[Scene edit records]
------

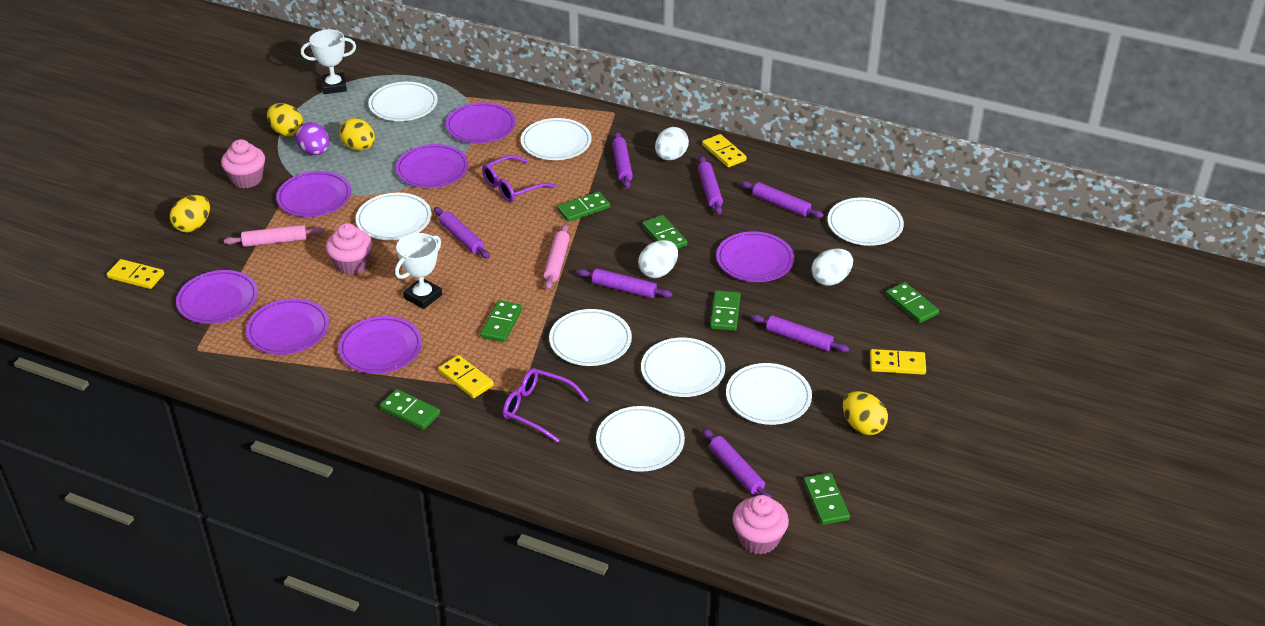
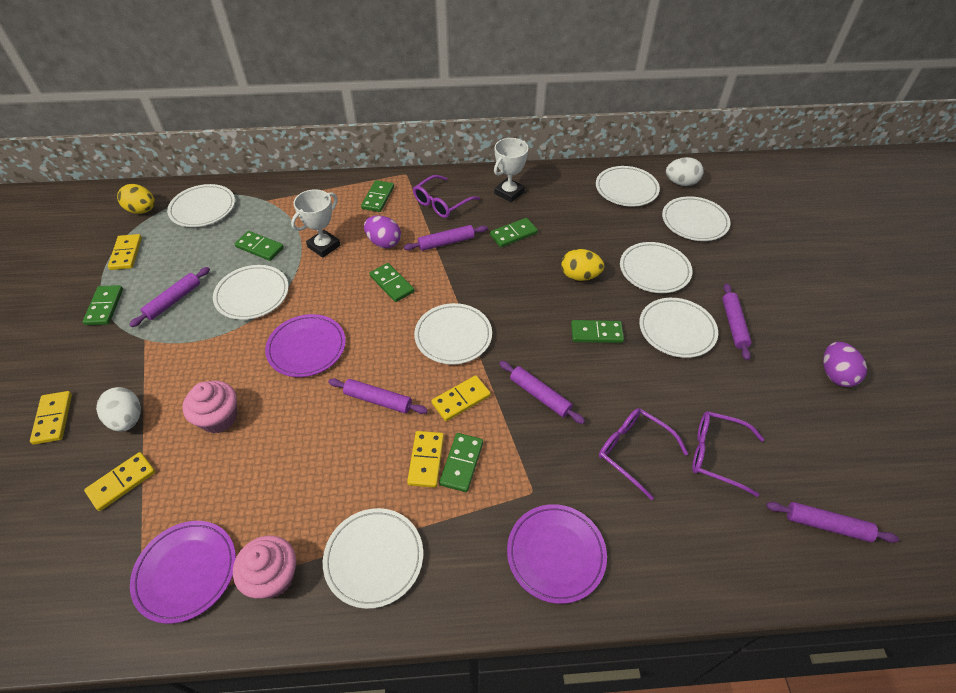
pink cupcake: 3 -> 2
pink rolling pin: 2 -> 0
purple egg: 1 -> 2
purple glasses: 2 -> 3
purple plate: 7 -> 3
purple rolling pin: 7 -> 6
white egg: 3 -> 2
yellow domino: 4 -> 5
yellow egg: 4 -> 2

------

#### Work instruction
Output a verbatim copy of all entries above; no pictures go in it.

#### Problem solution
pink cupcake: 3 -> 2
pink rolling pin: 2 -> 0
purple egg: 1 -> 2
purple glasses: 2 -> 3
purple plate: 7 -> 3
purple rolling pin: 7 -> 6
white egg: 3 -> 2
yellow domino: 4 -> 5
yellow egg: 4 -> 2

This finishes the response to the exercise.